§ ACTIVITY
Leave the images out. Give every line below again, precisely.

[Detected change data]

•••

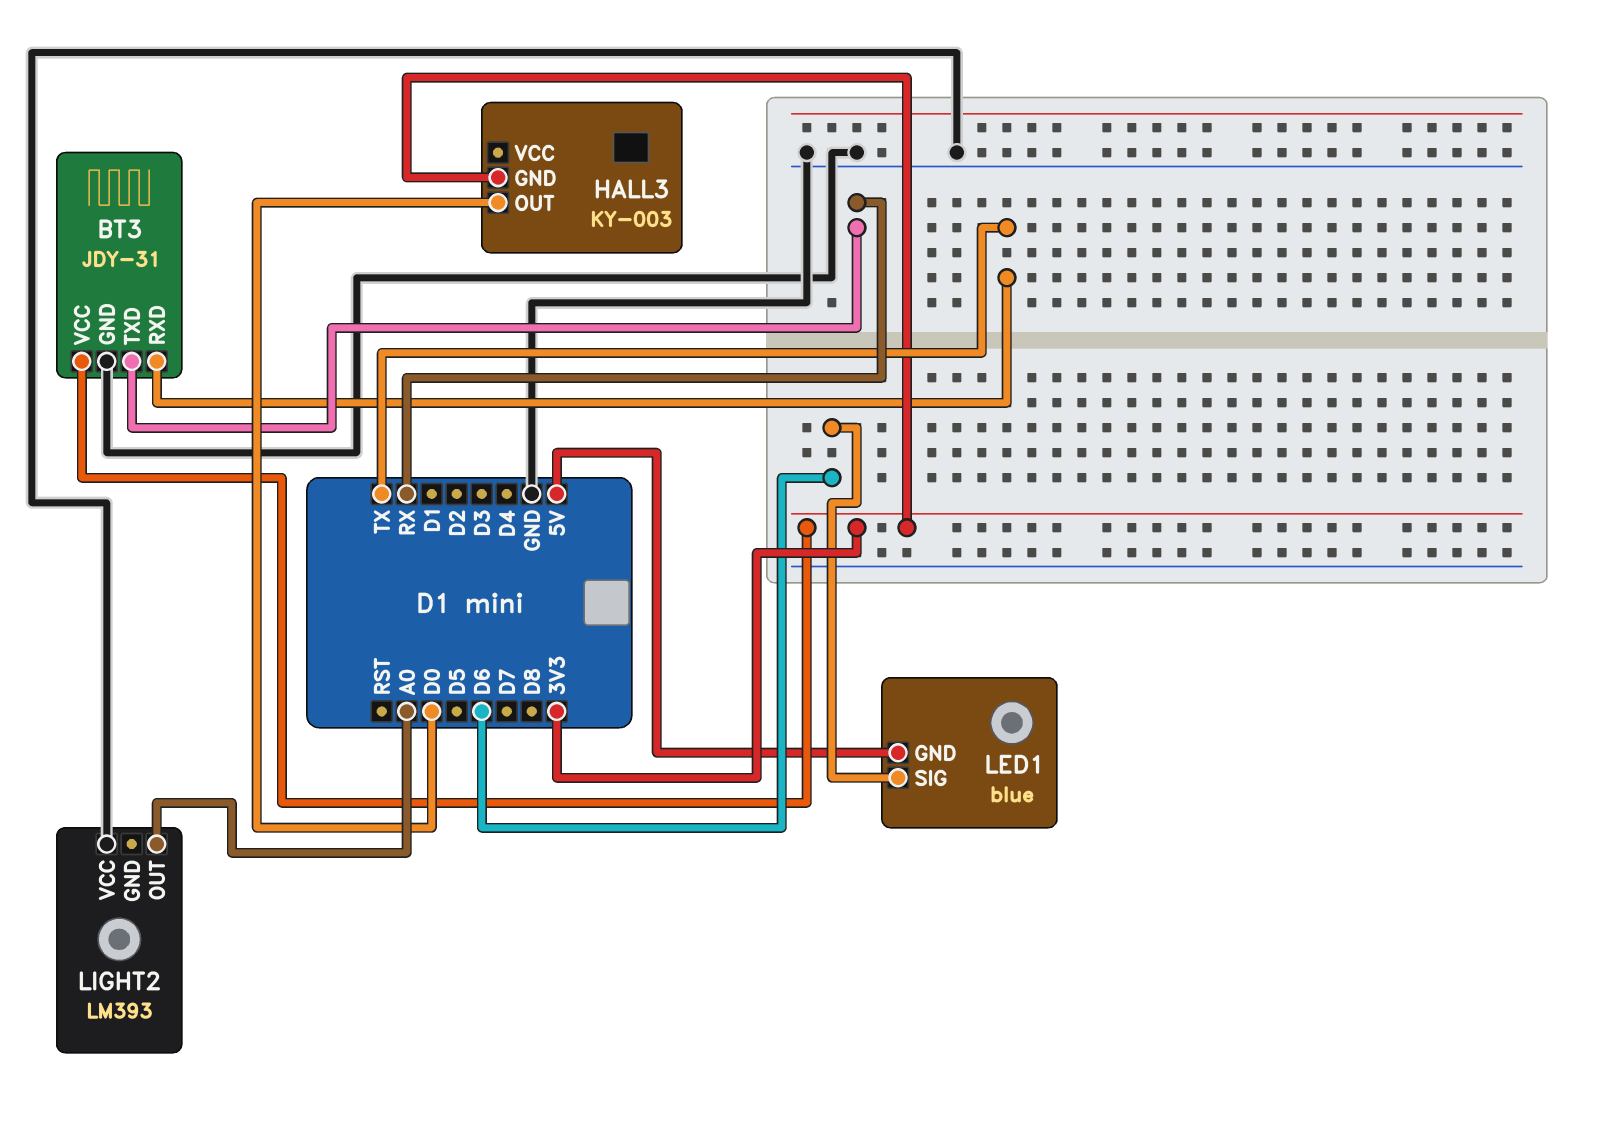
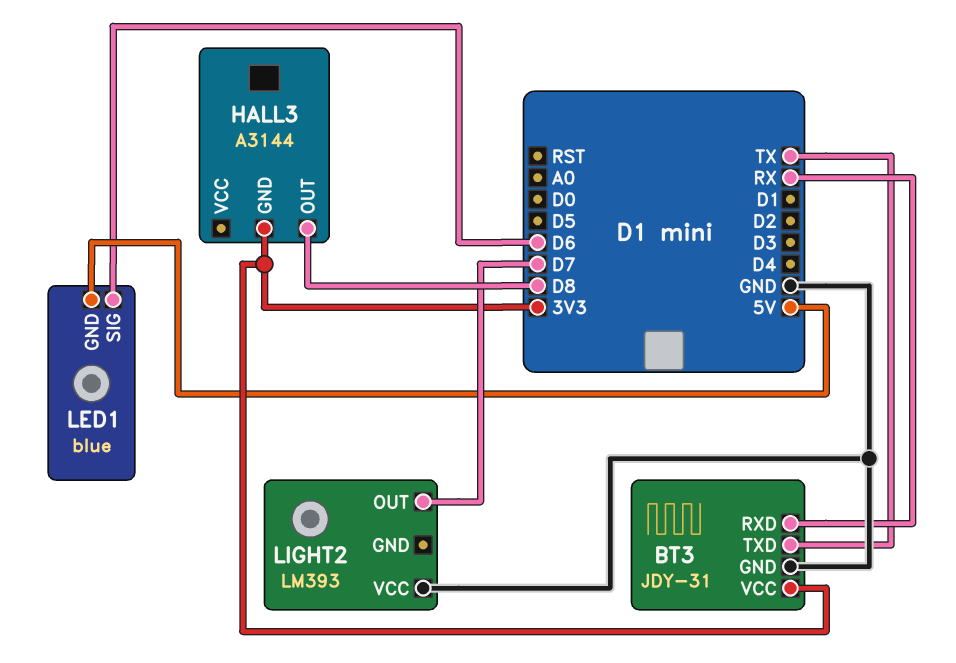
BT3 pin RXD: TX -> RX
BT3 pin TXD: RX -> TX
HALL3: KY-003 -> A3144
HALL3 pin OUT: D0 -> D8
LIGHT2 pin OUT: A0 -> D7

•••

§ WRITTEN RESPONSE
BT3 pin RXD: TX -> RX
BT3 pin TXD: RX -> TX
HALL3: KY-003 -> A3144
HALL3 pin OUT: D0 -> D8
LIGHT2 pin OUT: A0 -> D7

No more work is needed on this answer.